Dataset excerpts
/---

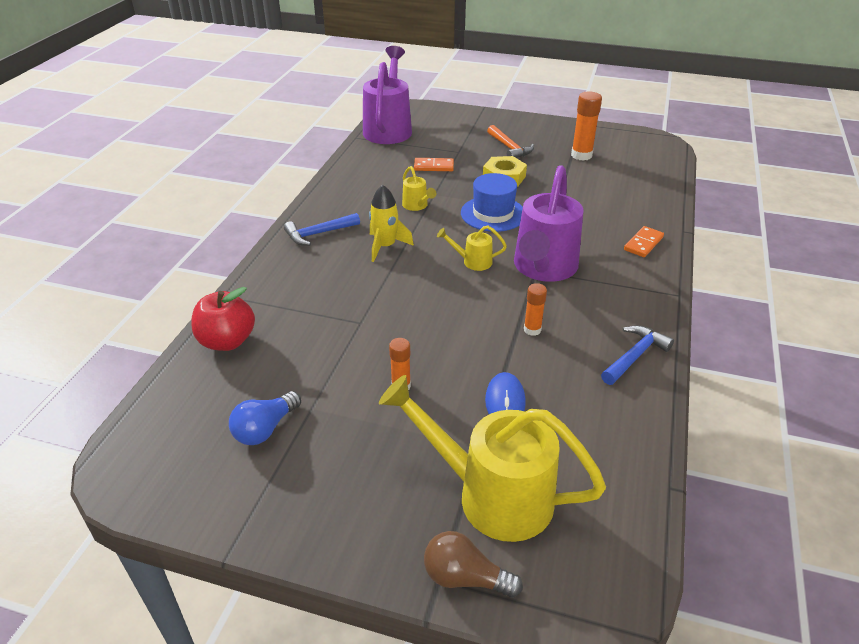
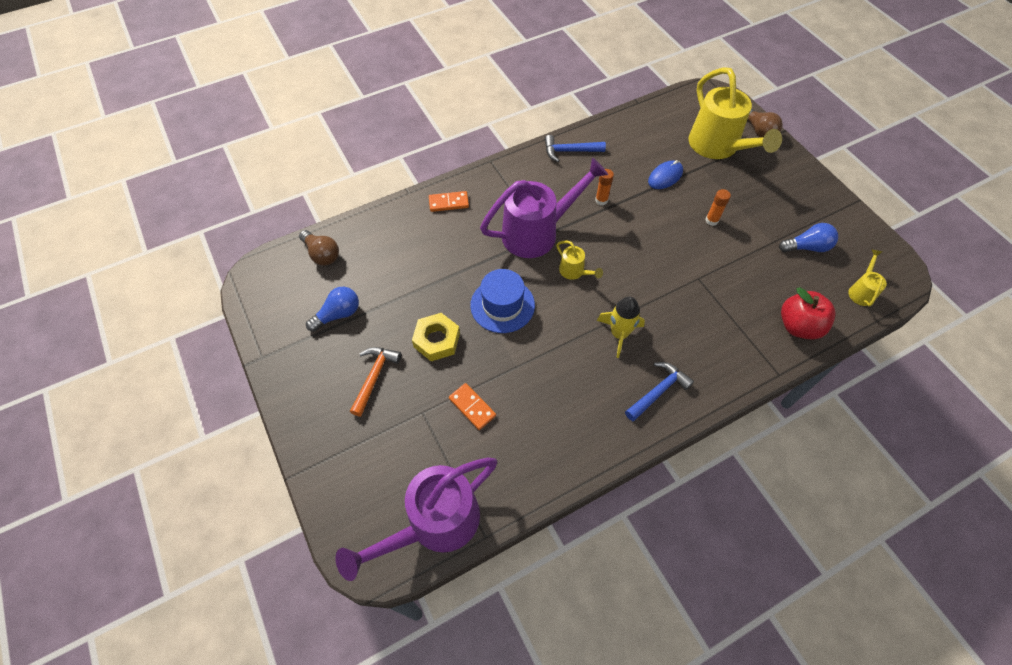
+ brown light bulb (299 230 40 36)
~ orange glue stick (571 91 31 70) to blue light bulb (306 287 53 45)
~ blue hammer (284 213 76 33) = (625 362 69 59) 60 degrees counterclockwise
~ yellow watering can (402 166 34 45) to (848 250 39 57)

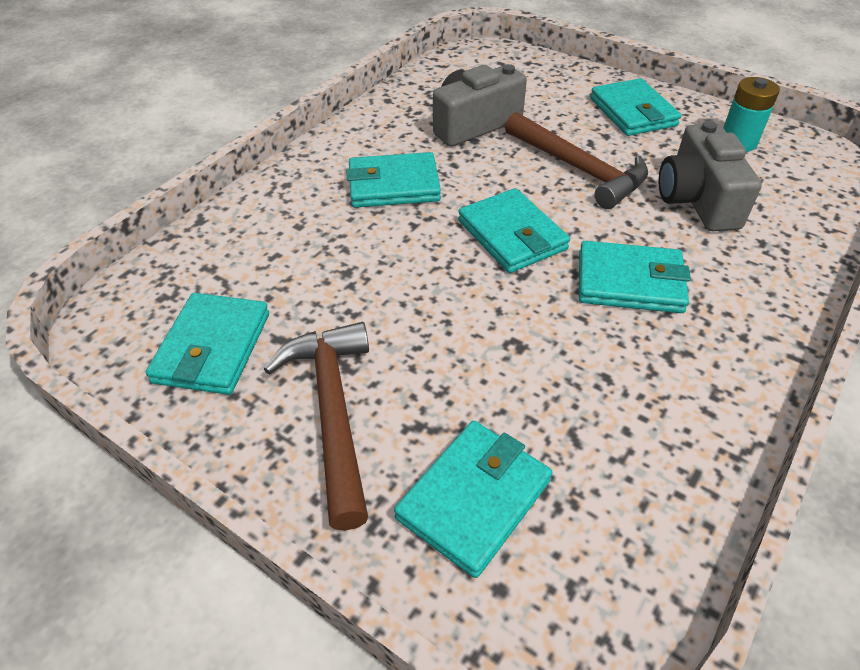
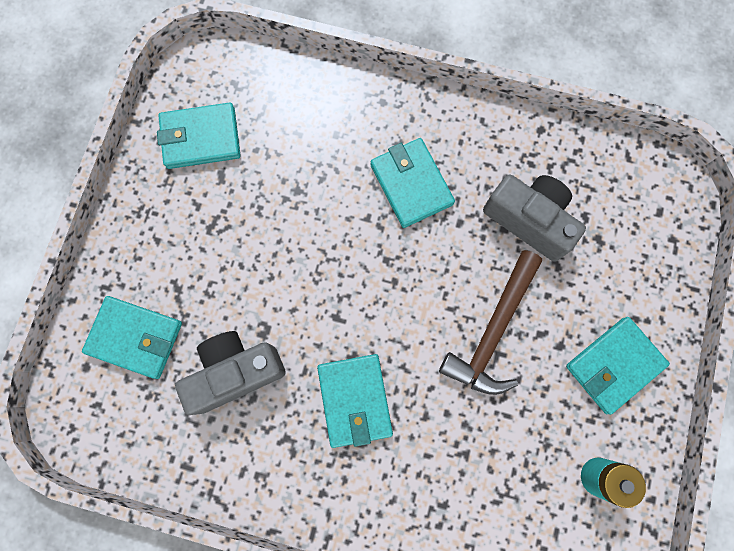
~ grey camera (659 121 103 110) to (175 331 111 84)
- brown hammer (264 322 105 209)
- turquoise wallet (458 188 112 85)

\---

Exercise aim >> Among the records, find every line with the word "hammer" and copy it.

Answer section >>
~ blue hammer (284 213 76 33) = (625 362 69 59) 60 degrees counterclockwise
- brown hammer (264 322 105 209)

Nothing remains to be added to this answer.